(STUDY MATERIAL)
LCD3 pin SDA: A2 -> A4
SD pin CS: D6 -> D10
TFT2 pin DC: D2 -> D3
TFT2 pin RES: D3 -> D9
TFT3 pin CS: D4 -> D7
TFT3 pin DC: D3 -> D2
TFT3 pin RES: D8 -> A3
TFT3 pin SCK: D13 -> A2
(End STUDY MATERIAL)
Would you output the entire listing exactly as written?

TASK OUTPUT:
LCD3 pin SDA: A2 -> A4
SD pin CS: D6 -> D10
TFT2 pin DC: D2 -> D3
TFT2 pin RES: D3 -> D9
TFT3 pin CS: D4 -> D7
TFT3 pin DC: D3 -> D2
TFT3 pin RES: D8 -> A3
TFT3 pin SCK: D13 -> A2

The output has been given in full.